__Problem details__
In the entries below, find the lines with the word "strawberry" and copy them.

========================================================================

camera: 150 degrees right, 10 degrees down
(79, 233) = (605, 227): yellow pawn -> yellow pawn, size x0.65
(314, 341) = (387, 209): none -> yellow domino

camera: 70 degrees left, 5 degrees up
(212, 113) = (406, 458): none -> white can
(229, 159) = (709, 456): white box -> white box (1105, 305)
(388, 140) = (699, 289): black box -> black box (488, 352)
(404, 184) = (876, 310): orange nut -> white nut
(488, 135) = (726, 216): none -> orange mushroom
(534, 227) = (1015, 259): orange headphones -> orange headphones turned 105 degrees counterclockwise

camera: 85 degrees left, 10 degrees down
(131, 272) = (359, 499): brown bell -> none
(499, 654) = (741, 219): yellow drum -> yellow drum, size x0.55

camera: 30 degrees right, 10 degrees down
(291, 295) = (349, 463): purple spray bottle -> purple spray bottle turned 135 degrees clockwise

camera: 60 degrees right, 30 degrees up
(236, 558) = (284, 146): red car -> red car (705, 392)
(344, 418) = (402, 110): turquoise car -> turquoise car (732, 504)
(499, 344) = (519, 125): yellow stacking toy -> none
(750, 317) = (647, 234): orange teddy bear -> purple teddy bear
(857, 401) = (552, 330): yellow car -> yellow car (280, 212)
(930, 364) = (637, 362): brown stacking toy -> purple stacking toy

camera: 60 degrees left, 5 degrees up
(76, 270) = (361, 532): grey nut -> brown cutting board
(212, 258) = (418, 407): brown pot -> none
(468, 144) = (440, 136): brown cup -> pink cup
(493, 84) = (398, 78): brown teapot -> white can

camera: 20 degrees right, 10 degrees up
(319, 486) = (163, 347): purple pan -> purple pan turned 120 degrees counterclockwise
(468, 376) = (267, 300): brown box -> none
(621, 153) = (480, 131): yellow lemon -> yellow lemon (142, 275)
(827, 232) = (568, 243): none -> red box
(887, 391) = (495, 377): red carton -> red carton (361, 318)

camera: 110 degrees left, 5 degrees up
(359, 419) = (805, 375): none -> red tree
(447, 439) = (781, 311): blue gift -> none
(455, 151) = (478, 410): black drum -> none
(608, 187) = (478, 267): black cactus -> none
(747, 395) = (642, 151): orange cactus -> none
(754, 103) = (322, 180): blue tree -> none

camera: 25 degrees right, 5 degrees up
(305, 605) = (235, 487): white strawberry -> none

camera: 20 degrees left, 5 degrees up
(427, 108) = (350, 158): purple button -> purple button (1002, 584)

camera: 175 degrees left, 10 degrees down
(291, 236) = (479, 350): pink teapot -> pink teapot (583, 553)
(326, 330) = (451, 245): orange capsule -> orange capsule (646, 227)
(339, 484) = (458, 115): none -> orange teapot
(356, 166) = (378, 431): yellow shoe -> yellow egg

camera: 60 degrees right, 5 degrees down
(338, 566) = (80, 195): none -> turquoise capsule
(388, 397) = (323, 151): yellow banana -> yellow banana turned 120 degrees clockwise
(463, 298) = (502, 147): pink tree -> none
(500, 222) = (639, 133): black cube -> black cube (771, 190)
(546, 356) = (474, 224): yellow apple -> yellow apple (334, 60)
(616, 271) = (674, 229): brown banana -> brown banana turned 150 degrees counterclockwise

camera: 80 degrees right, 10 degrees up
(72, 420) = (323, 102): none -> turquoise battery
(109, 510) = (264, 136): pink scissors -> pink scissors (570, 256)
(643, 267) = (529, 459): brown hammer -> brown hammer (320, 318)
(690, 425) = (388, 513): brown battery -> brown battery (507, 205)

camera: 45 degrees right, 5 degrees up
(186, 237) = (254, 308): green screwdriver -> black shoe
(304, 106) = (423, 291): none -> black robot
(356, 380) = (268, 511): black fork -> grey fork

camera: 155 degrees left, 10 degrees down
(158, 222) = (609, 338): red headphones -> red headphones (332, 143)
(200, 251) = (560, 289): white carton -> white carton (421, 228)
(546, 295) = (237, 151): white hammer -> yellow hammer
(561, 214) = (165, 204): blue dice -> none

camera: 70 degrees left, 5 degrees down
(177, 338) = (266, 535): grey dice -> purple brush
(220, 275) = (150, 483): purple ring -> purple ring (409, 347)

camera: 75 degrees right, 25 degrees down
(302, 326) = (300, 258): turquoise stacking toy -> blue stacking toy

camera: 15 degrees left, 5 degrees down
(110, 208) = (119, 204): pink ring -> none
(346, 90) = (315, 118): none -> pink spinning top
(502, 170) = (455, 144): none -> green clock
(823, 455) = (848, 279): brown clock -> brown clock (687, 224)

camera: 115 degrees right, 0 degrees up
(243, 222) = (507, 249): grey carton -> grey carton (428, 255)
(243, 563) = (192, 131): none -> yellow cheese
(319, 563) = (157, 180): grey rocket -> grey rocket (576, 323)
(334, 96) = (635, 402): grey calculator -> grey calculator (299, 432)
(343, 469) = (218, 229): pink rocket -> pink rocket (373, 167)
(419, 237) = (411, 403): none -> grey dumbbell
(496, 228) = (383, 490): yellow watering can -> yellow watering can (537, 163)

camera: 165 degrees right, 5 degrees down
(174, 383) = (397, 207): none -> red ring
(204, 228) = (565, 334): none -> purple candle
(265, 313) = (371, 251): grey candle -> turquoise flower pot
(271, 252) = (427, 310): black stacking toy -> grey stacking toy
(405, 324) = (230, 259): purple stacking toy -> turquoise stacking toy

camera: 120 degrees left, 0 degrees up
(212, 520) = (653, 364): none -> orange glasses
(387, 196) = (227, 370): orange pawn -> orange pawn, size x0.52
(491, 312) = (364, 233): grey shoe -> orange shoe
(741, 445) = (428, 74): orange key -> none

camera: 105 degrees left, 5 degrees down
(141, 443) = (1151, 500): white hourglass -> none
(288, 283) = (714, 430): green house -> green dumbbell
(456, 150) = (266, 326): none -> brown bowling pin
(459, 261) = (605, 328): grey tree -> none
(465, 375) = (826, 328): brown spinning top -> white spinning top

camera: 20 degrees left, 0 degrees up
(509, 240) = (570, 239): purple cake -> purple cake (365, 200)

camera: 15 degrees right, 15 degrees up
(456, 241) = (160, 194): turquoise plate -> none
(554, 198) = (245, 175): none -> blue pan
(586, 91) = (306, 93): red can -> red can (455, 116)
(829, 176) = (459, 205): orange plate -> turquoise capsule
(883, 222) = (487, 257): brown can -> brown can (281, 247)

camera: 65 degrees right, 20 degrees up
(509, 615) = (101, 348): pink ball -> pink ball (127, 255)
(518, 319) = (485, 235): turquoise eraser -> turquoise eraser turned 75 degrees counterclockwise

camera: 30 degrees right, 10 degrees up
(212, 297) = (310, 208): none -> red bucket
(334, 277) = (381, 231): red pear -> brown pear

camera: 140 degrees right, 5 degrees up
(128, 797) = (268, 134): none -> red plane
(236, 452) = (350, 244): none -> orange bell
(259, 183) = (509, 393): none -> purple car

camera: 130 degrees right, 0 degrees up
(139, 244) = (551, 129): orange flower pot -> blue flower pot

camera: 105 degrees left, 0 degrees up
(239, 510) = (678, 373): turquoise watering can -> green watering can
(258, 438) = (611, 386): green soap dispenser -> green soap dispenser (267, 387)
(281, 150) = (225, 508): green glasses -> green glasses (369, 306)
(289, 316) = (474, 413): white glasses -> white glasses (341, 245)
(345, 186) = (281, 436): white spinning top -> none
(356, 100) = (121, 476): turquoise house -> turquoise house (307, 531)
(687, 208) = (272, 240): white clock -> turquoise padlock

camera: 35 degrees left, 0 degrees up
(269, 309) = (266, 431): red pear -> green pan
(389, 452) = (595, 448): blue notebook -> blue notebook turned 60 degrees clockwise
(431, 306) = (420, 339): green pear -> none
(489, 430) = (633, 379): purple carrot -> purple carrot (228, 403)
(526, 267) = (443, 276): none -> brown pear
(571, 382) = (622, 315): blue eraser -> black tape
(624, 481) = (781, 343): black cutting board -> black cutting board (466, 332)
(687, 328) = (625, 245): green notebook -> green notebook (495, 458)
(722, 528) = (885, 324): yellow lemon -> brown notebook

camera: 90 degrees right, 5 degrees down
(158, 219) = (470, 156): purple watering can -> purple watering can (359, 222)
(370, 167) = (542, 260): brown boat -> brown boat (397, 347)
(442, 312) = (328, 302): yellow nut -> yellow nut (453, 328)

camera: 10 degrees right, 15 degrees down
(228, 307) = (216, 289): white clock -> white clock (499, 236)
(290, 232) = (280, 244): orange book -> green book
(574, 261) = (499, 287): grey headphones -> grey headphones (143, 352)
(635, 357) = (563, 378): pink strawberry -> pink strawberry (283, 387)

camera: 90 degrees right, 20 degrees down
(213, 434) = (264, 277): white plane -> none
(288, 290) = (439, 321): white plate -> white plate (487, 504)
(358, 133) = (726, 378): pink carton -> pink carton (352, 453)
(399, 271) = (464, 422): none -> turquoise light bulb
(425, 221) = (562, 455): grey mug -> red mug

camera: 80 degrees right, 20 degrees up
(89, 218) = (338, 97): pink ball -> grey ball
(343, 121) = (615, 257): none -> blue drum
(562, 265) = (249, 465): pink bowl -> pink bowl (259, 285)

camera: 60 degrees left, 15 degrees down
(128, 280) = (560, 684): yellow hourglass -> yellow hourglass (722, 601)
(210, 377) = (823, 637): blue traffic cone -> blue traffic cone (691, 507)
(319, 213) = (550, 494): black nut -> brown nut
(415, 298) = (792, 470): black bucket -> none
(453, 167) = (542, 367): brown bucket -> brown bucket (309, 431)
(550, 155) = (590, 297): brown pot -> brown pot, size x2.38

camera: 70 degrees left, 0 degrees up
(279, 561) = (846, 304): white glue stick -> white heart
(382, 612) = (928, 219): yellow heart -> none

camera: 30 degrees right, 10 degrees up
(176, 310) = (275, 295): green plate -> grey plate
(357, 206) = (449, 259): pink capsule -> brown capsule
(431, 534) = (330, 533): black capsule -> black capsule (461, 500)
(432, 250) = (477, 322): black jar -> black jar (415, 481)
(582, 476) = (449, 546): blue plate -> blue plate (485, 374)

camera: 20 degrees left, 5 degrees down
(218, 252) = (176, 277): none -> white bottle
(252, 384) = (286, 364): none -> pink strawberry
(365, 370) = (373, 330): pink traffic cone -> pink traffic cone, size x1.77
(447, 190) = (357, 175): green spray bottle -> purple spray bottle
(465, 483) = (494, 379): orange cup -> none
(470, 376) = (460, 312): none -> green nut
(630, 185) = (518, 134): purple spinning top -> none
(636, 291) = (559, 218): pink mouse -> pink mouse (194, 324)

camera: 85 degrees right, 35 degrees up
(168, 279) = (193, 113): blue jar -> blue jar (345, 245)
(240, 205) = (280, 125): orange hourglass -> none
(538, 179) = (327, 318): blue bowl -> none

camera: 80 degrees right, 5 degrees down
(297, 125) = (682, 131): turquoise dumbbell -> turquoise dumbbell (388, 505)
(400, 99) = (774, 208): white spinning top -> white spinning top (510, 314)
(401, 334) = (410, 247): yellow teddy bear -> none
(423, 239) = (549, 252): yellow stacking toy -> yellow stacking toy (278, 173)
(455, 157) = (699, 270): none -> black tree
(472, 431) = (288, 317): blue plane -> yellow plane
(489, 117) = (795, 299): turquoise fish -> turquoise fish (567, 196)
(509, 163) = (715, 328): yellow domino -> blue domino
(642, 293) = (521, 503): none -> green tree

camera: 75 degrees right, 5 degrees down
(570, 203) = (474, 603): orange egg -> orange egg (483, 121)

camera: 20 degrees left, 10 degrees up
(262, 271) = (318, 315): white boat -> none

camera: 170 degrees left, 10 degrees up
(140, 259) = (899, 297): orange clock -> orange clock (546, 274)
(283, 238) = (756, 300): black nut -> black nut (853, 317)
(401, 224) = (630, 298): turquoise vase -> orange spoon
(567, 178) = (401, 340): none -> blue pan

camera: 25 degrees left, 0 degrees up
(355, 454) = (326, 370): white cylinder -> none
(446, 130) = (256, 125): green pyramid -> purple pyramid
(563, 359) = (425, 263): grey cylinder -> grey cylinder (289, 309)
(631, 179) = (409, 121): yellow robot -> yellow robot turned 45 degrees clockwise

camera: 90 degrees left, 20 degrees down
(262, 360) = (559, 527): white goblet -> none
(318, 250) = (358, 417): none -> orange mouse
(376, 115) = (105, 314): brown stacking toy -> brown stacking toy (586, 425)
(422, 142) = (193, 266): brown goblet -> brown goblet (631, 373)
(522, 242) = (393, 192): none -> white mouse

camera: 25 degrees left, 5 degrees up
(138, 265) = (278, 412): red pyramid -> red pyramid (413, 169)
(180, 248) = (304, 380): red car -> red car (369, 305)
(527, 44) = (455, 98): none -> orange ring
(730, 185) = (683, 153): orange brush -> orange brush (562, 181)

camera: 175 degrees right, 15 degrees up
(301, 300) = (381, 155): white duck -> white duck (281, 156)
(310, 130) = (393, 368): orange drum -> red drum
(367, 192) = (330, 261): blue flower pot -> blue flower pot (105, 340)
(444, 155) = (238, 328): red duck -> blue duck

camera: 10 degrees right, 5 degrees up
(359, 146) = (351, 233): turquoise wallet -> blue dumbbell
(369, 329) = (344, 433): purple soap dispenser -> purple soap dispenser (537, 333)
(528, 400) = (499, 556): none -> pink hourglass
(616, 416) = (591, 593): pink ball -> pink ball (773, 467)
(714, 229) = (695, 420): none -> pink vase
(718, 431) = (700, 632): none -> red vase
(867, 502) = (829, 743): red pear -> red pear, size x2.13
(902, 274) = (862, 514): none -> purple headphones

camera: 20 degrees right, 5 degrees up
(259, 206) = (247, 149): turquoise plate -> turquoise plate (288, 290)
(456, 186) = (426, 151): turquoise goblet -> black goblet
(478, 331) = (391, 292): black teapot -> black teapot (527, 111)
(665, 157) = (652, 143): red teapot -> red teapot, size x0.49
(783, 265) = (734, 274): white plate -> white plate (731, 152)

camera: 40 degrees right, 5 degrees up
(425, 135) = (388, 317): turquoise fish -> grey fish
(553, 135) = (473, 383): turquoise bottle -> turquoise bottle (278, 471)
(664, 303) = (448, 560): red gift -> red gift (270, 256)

========================================================================

__Exercise solution__
(305, 605) = (235, 487): white strawberry -> none
(635, 357) = (563, 378): pink strawberry -> pink strawberry (283, 387)
(252, 384) = (286, 364): none -> pink strawberry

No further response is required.